→ **Problem to work on**
Only a number is required: how many lines of the material contain the word "none"?

→ **Excerpted records**
· · ·
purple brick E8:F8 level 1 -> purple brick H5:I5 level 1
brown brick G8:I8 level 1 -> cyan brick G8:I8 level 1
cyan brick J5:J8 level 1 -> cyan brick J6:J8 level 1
· · ·
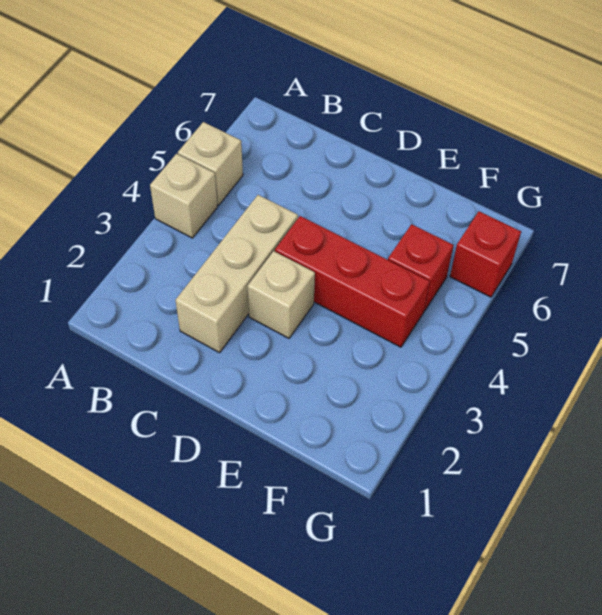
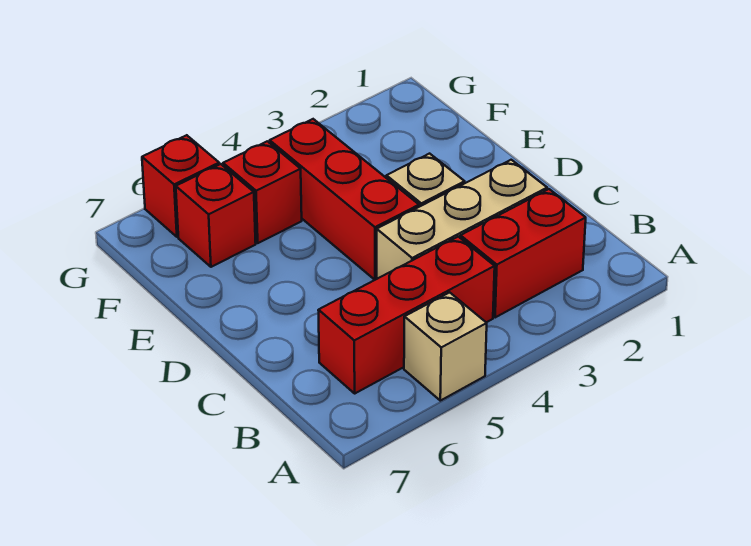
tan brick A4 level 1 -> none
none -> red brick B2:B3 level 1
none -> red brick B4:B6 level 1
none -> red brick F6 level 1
· · ·
→ **Result of the exercise**
4